▶ Work order
For every line below, restate it exactly and drop the images.

Start of Records provided

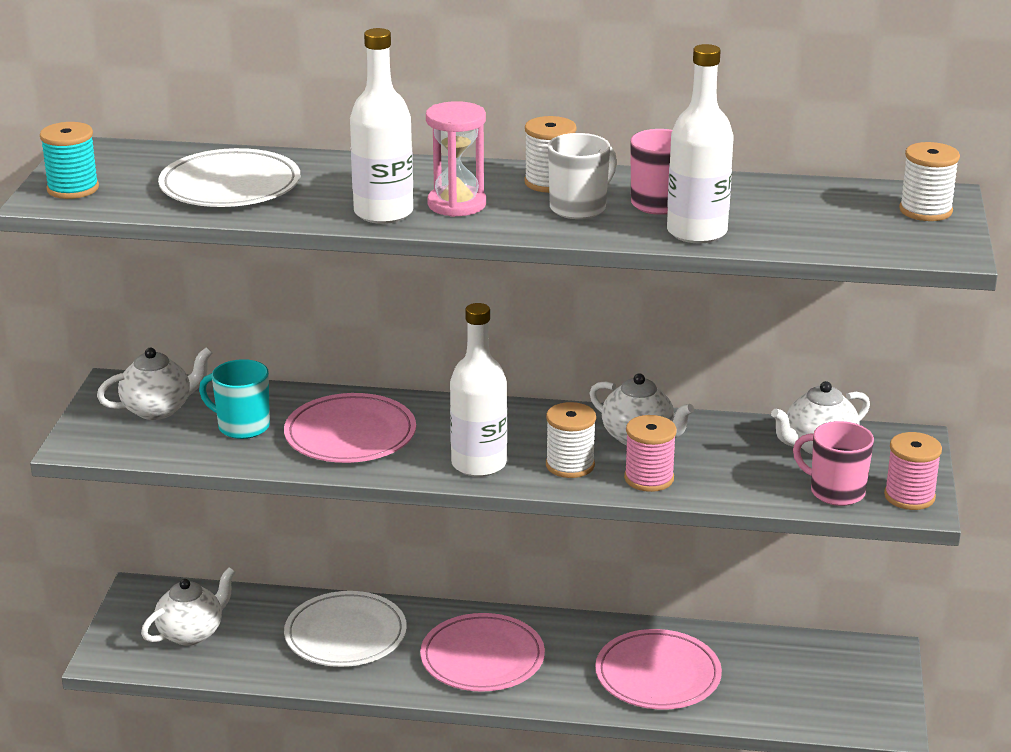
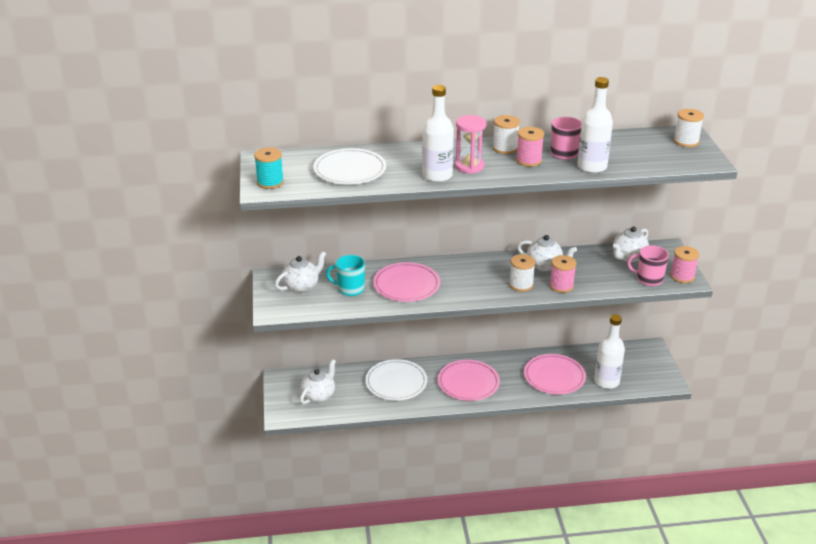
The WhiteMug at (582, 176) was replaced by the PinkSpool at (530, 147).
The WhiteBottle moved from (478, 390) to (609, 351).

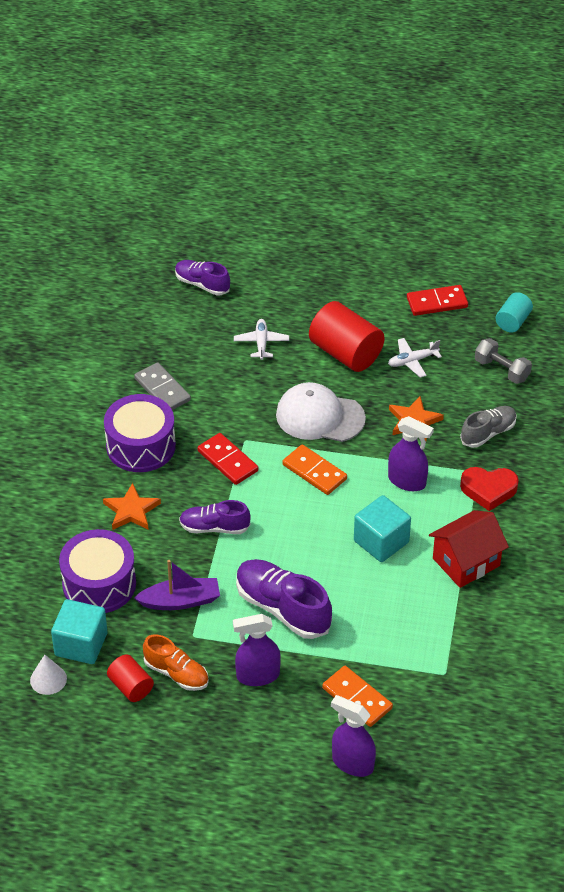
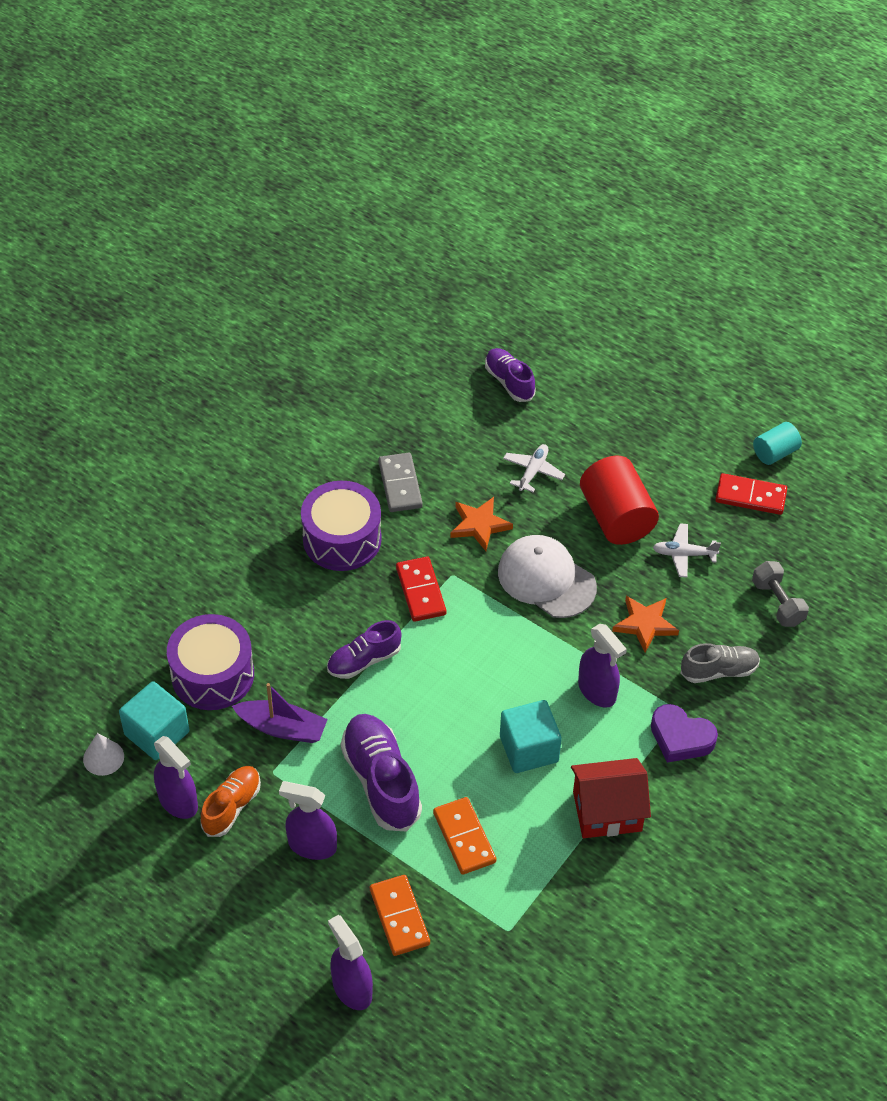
The RedCylinder at (130, 678) was replaced by the PurpleSprayBottle at (176, 777).
The OrangeShoe at (176, 662) turned 120 degrees counterclockwise.
The PurpleShoe at (215, 517) turned 60 degrees counterclockwise.
The OrangeDomino moved from (315, 469) to (464, 836).
The OrangeStar moved from (132, 506) to (481, 524).
The RedHeart at (489, 489) became the PurpleHeart at (684, 733).
The TurquoiseCylinder moved from (514, 312) to (777, 443).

End of Records provided

▶ The answer
The WhiteMug at (582, 176) was replaced by the PinkSpool at (530, 147).
The WhiteBottle moved from (478, 390) to (609, 351).

The RedCylinder at (130, 678) was replaced by the PurpleSprayBottle at (176, 777).
The OrangeShoe at (176, 662) turned 120 degrees counterclockwise.
The PurpleShoe at (215, 517) turned 60 degrees counterclockwise.
The OrangeDomino moved from (315, 469) to (464, 836).
The OrangeStar moved from (132, 506) to (481, 524).
The RedHeart at (489, 489) became the PurpleHeart at (684, 733).
The TurquoiseCylinder moved from (514, 312) to (777, 443).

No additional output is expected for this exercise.